> _Work request_
Within the listing below, please show every line carrying the string "moved".

> _Raw data_

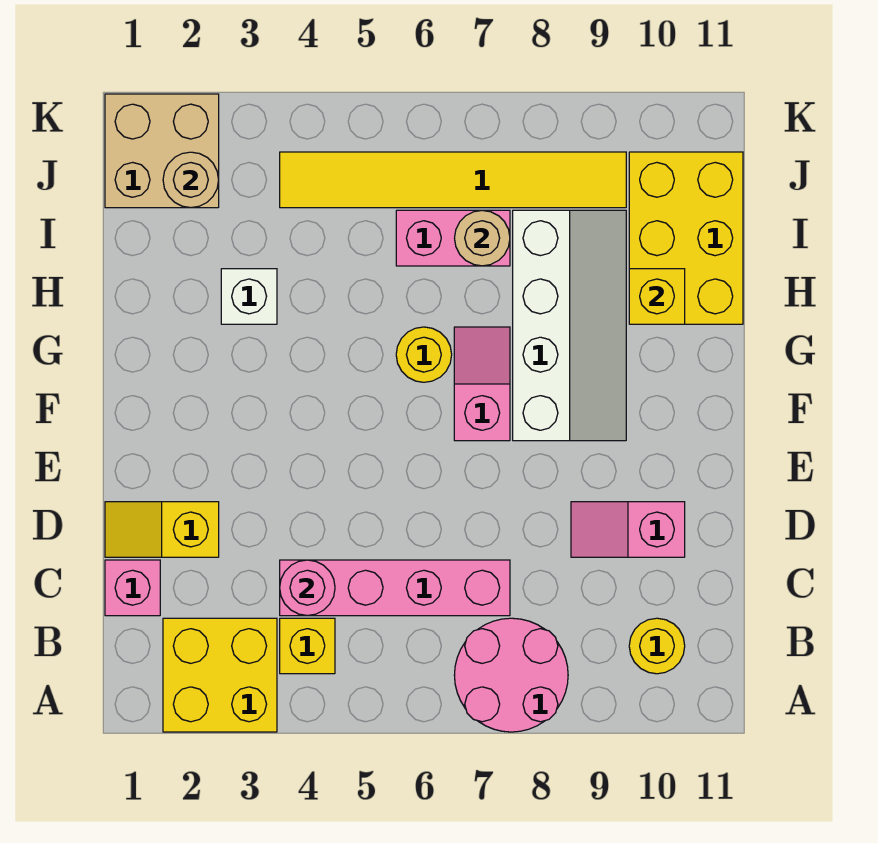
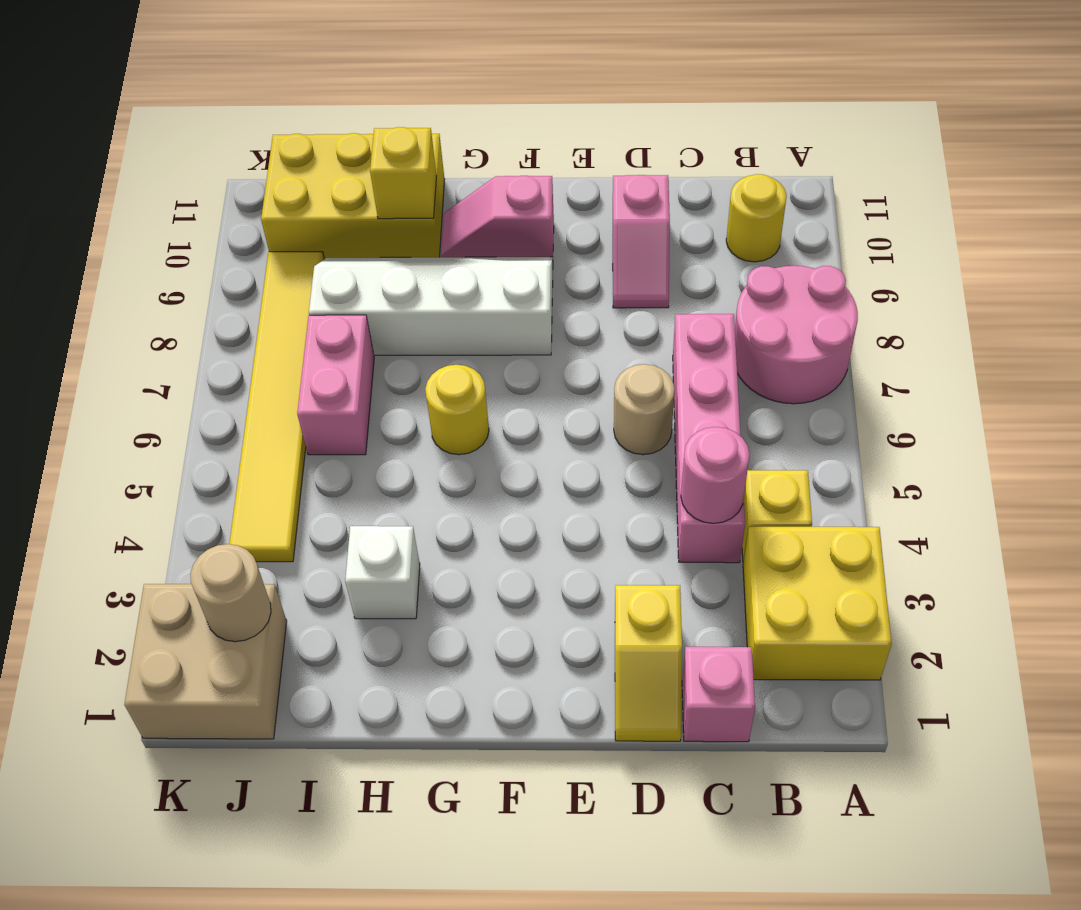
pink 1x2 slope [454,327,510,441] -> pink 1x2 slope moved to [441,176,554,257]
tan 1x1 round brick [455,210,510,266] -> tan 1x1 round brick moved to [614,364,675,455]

--

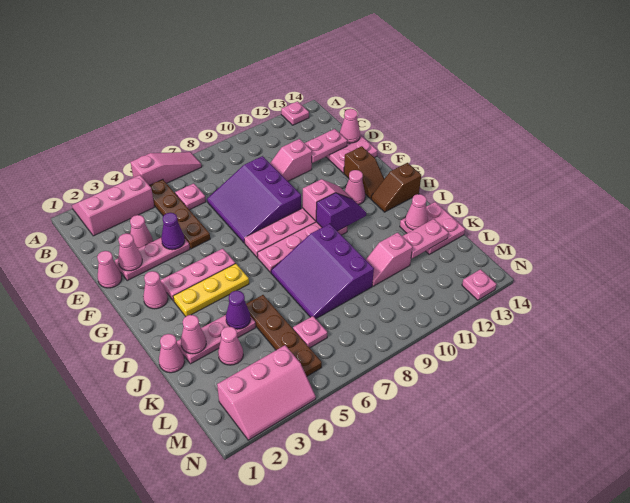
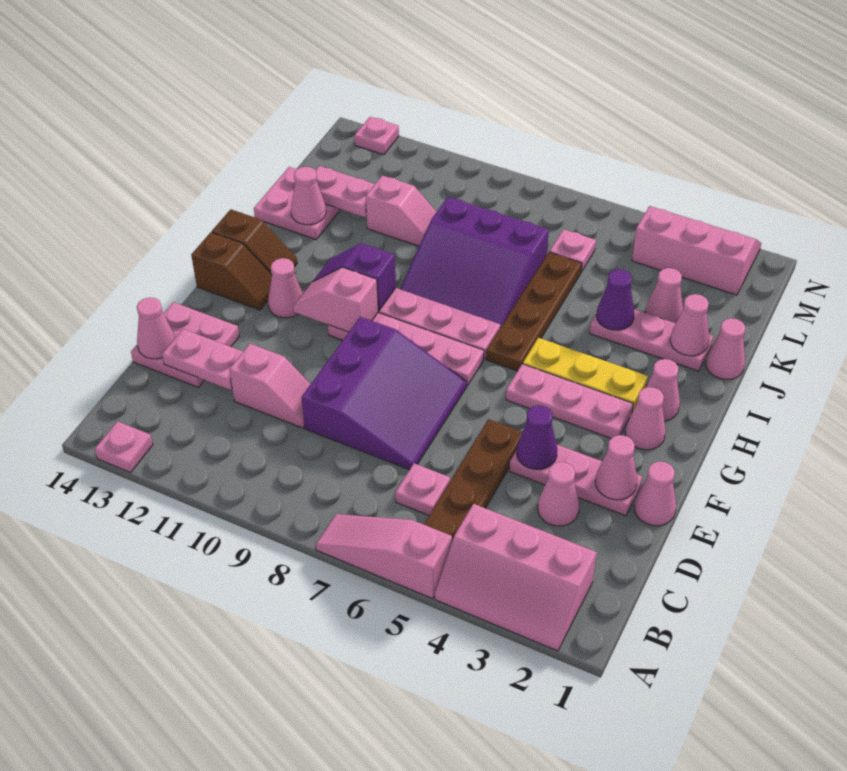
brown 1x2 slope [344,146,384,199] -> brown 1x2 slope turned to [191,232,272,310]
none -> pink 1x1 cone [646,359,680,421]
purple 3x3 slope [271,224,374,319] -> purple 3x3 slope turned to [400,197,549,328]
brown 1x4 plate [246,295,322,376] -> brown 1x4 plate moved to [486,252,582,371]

--

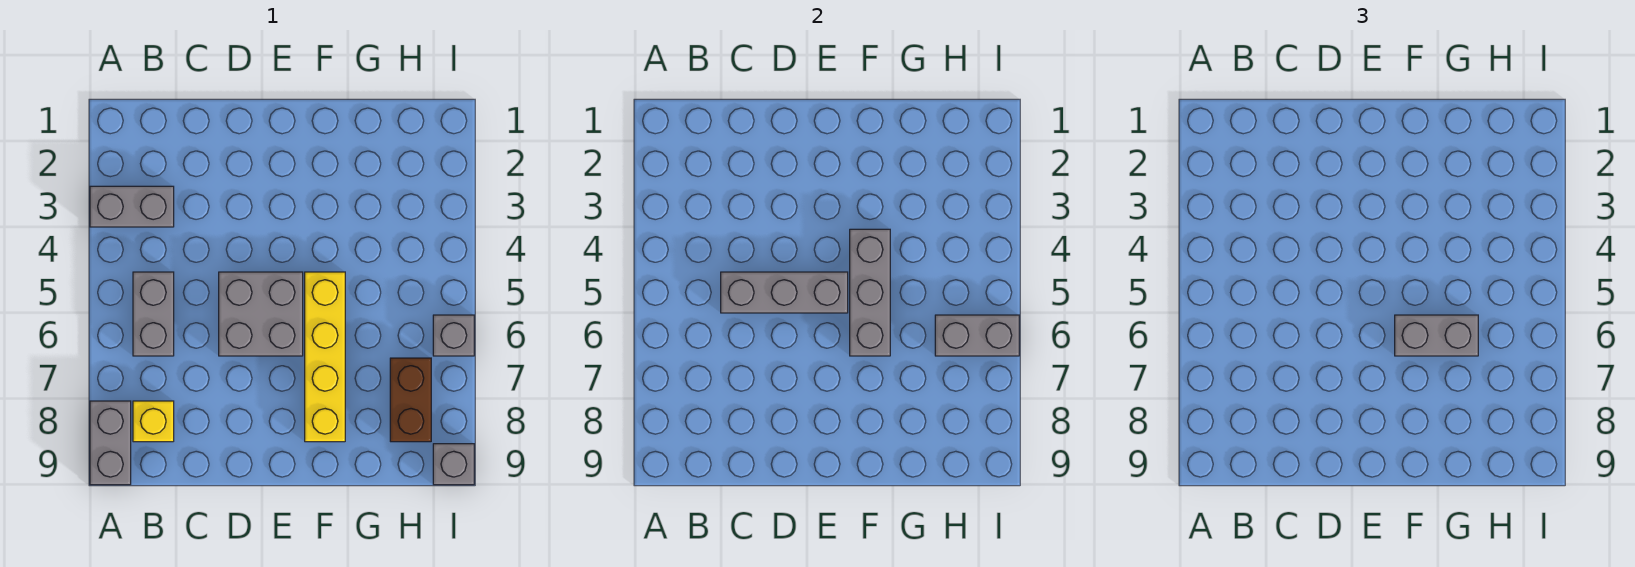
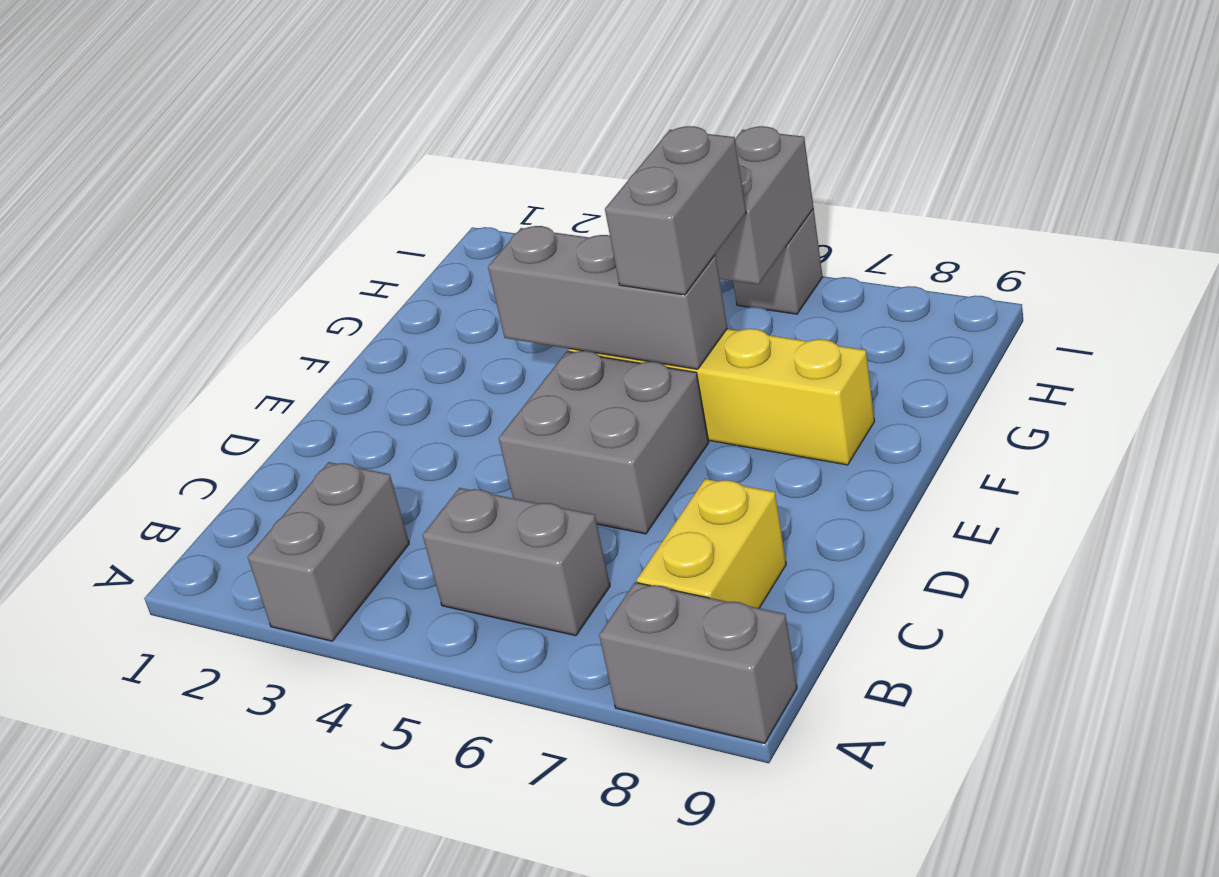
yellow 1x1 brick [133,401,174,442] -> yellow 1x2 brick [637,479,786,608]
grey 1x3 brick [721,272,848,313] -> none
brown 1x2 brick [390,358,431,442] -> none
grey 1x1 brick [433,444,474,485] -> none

> _Solution to the exercise_
pink 1x2 slope [454,327,510,441] -> pink 1x2 slope moved to [441,176,554,257]
tan 1x1 round brick [455,210,510,266] -> tan 1x1 round brick moved to [614,364,675,455]
brown 1x4 plate [246,295,322,376] -> brown 1x4 plate moved to [486,252,582,371]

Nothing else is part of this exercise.